**Before-and-after object lists:**
================================

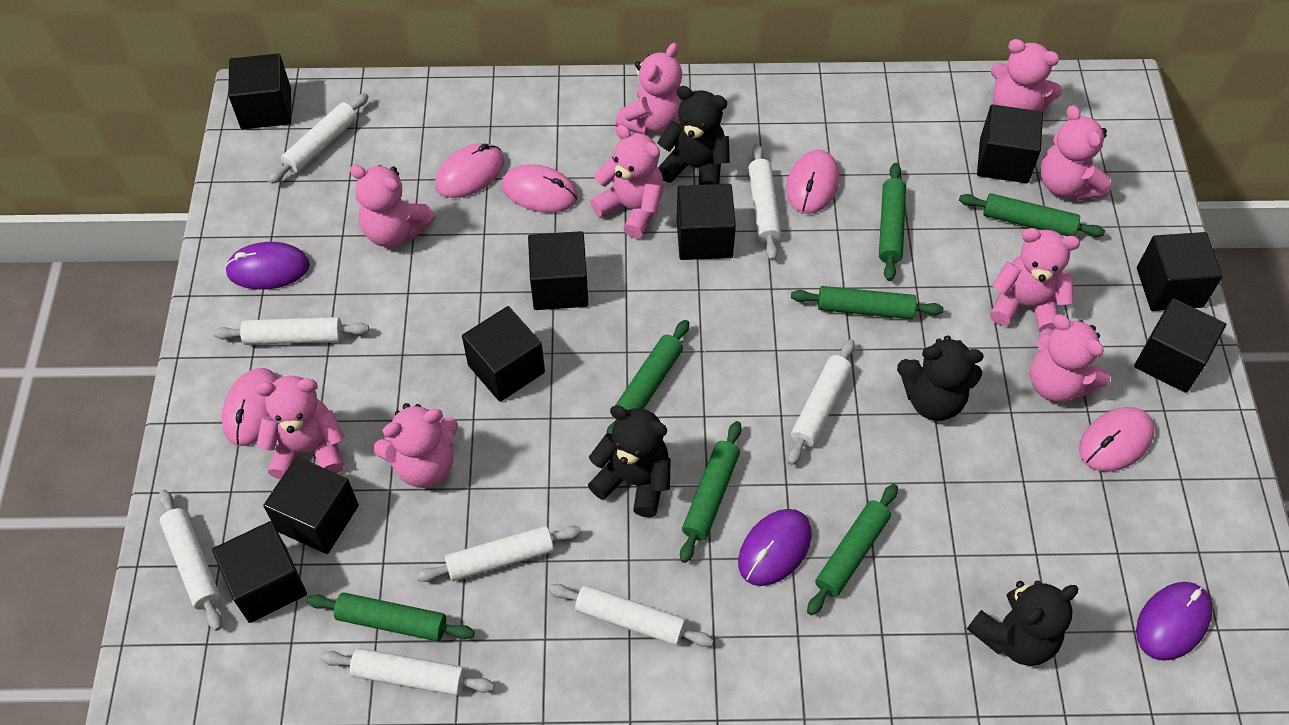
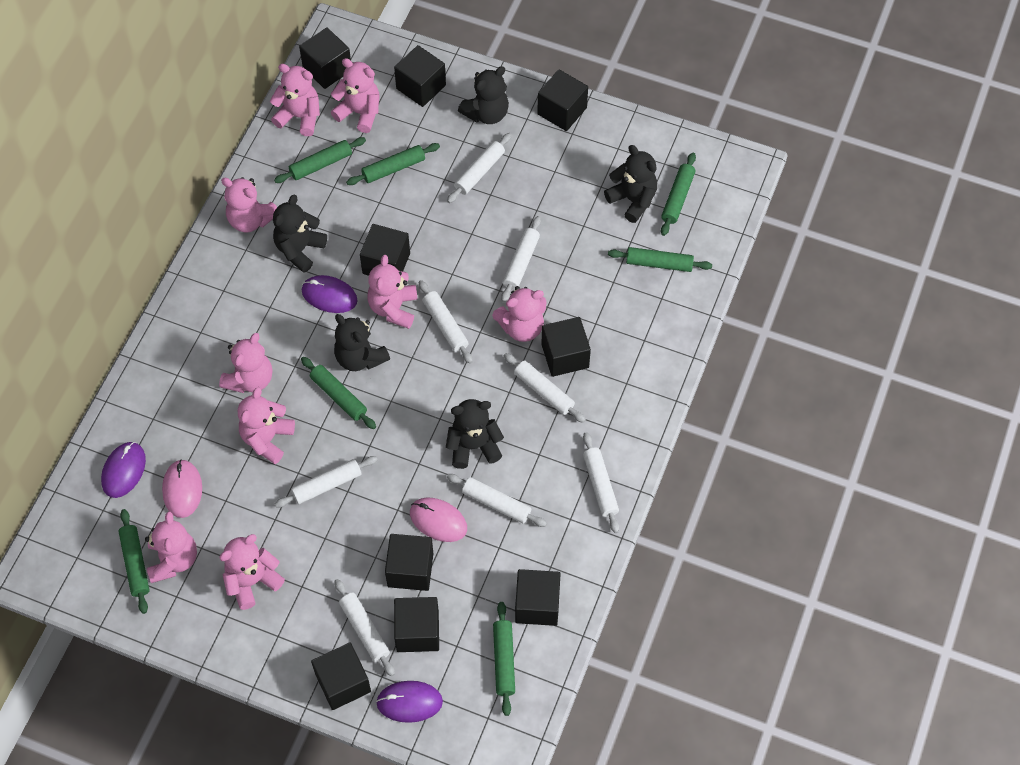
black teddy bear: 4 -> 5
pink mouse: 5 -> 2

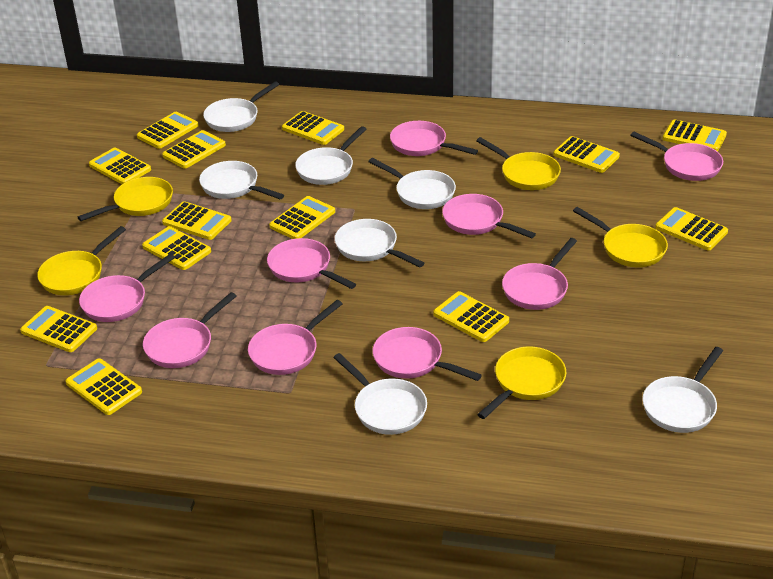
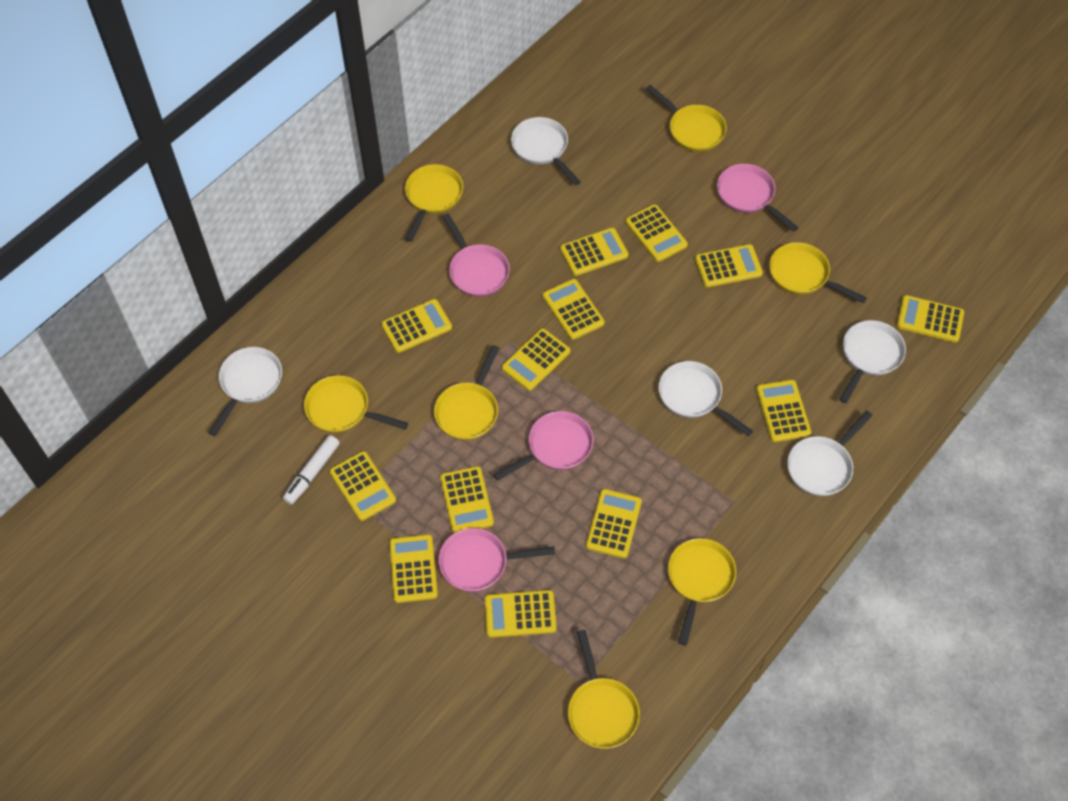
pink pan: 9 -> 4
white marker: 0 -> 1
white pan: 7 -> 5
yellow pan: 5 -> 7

================================

**AIM OF THE EXERCISE:** Output all of the data exactly as it stands, minus any images.

**SOLUTION TO THIS PROBLEM:**
black teddy bear: 4 -> 5
pink mouse: 5 -> 2

pink pan: 9 -> 4
white marker: 0 -> 1
white pan: 7 -> 5
yellow pan: 5 -> 7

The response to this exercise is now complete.